- Supplied material -
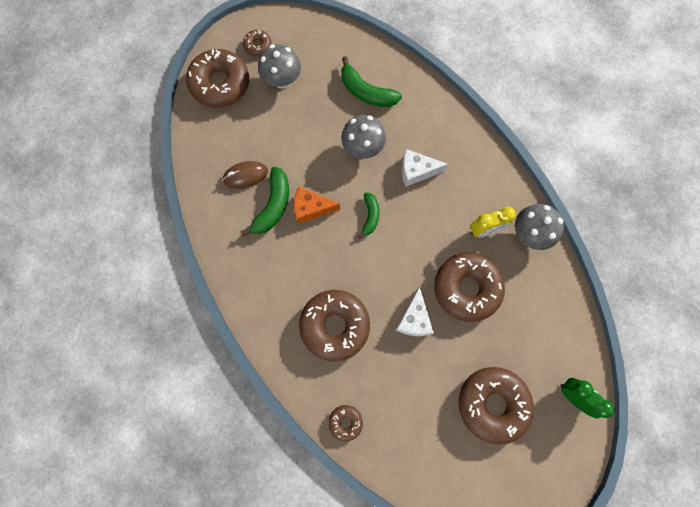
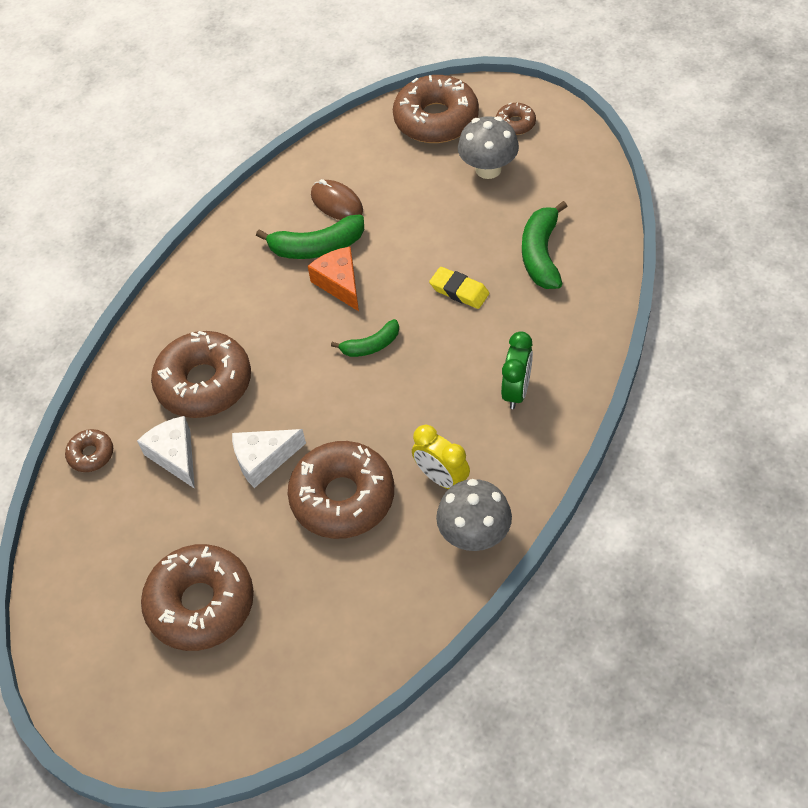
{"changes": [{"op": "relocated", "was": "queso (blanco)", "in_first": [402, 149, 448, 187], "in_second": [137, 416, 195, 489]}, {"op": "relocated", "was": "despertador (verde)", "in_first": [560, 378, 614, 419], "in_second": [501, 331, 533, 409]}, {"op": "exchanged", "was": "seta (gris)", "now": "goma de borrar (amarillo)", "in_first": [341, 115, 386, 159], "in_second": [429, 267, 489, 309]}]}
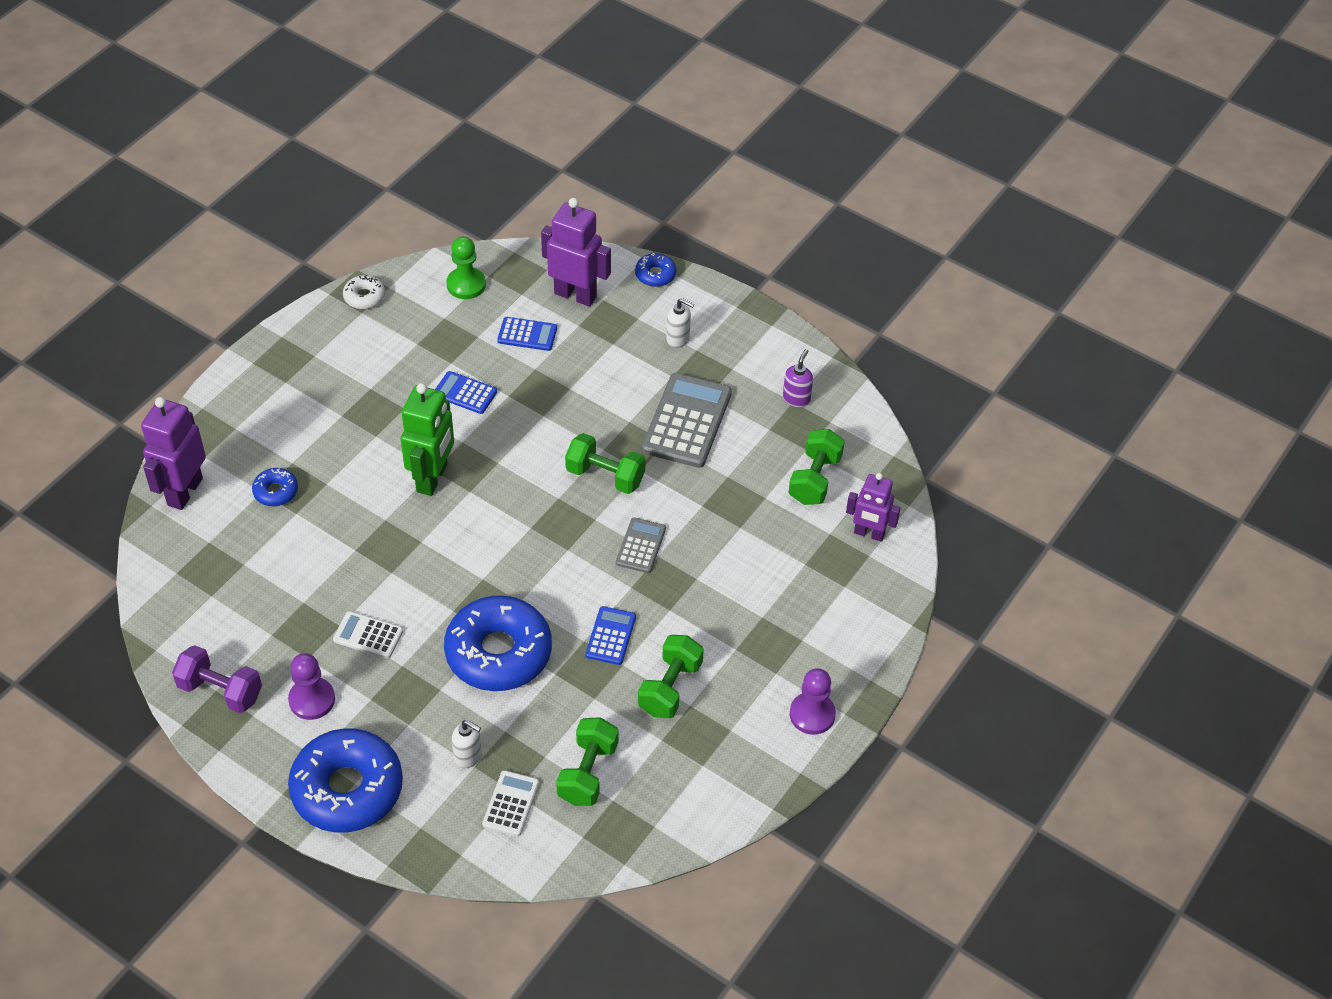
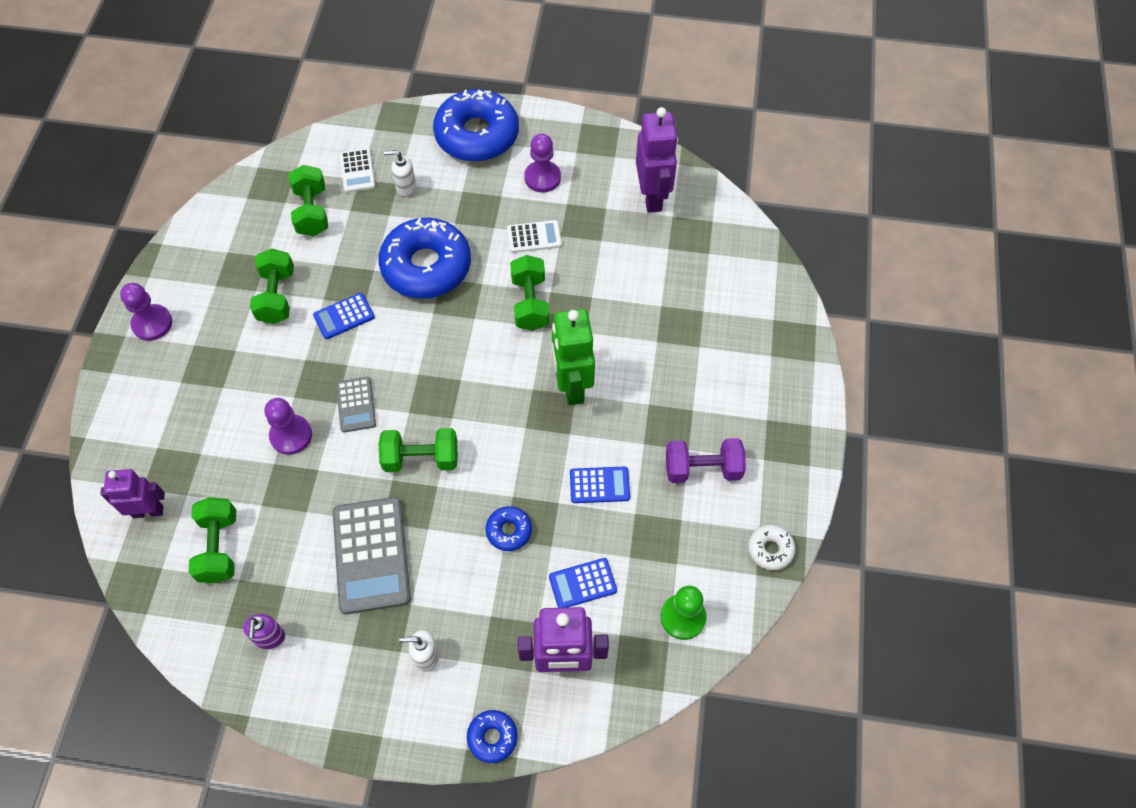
{"changes": [{"op": "appeared", "now": "peón (morado)", "in_second": [264, 398, 312, 455]}, {"op": "appeared", "now": "mancuerna (verde)", "in_second": [510, 255, 549, 331]}, {"op": "relocated", "was": "robot (morado)", "in_first": [141, 397, 206, 510], "in_second": [636, 107, 678, 213]}, {"op": "relocated", "was": "mancuerna (morado)", "in_first": [172, 645, 262, 713], "in_second": [666, 438, 746, 483]}, {"op": "relocated", "was": "rosquilla (azul)", "in_first": [252, 468, 298, 506], "in_second": [485, 506, 532, 551]}, {"op": "spun", "was": "calculadora (azul)", "in_first": [586, 606, 636, 665], "in_second": [313, 293, 375, 339], "clockwise": 75}]}
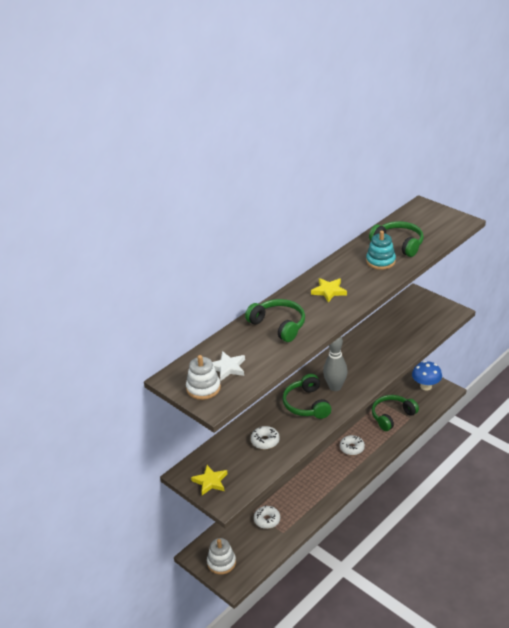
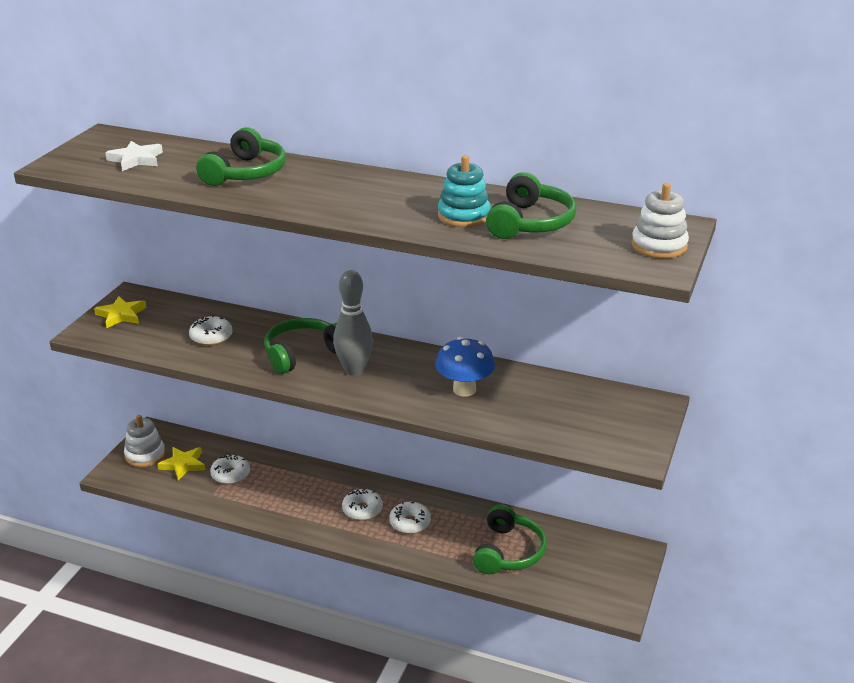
{"changes": [{"op": "appeared", "now": "rosquilla (blanco)", "in_second": [342, 489, 383, 520]}, {"op": "relocated", "was": "juguete apilable (blanco)", "in_first": [186, 355, 221, 400], "in_second": [631, 183, 689, 259]}, {"op": "relocated", "was": "estrella (amarillo)", "in_first": [311, 278, 347, 303], "in_second": [158, 447, 205, 481]}, {"op": "relocated", "was": "seta (azul)", "in_first": [412, 361, 442, 391], "in_second": [435, 337, 495, 397]}, {"op": "spun", "was": "auriculares (verde)", "in_first": [372, 395, 419, 431], "in_second": [473, 504, 547, 574], "clockwise": 75}]}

- Action item -
Please retype all of the material exactly, skipping whatever images it holds.

- Task response -
{"changes": [{"op": "relocated", "was": "queso (blanco)", "in_first": [402, 149, 448, 187], "in_second": [137, 416, 195, 489]}, {"op": "relocated", "was": "despertador (verde)", "in_first": [560, 378, 614, 419], "in_second": [501, 331, 533, 409]}, {"op": "exchanged", "was": "seta (gris)", "now": "goma de borrar (amarillo)", "in_first": [341, 115, 386, 159], "in_second": [429, 267, 489, 309]}]}
{"changes": [{"op": "appeared", "now": "peón (morado)", "in_second": [264, 398, 312, 455]}, {"op": "appeared", "now": "mancuerna (verde)", "in_second": [510, 255, 549, 331]}, {"op": "relocated", "was": "robot (morado)", "in_first": [141, 397, 206, 510], "in_second": [636, 107, 678, 213]}, {"op": "relocated", "was": "mancuerna (morado)", "in_first": [172, 645, 262, 713], "in_second": [666, 438, 746, 483]}, {"op": "relocated", "was": "rosquilla (azul)", "in_first": [252, 468, 298, 506], "in_second": [485, 506, 532, 551]}, {"op": "spun", "was": "calculadora (azul)", "in_first": [586, 606, 636, 665], "in_second": [313, 293, 375, 339], "clockwise": 75}]}
{"changes": [{"op": "appeared", "now": "rosquilla (blanco)", "in_second": [342, 489, 383, 520]}, {"op": "relocated", "was": "juguete apilable (blanco)", "in_first": [186, 355, 221, 400], "in_second": [631, 183, 689, 259]}, {"op": "relocated", "was": "estrella (amarillo)", "in_first": [311, 278, 347, 303], "in_second": [158, 447, 205, 481]}, {"op": "relocated", "was": "seta (azul)", "in_first": [412, 361, 442, 391], "in_second": [435, 337, 495, 397]}, {"op": "spun", "was": "auriculares (verde)", "in_first": [372, 395, 419, 431], "in_second": [473, 504, 547, 574], "clockwise": 75}]}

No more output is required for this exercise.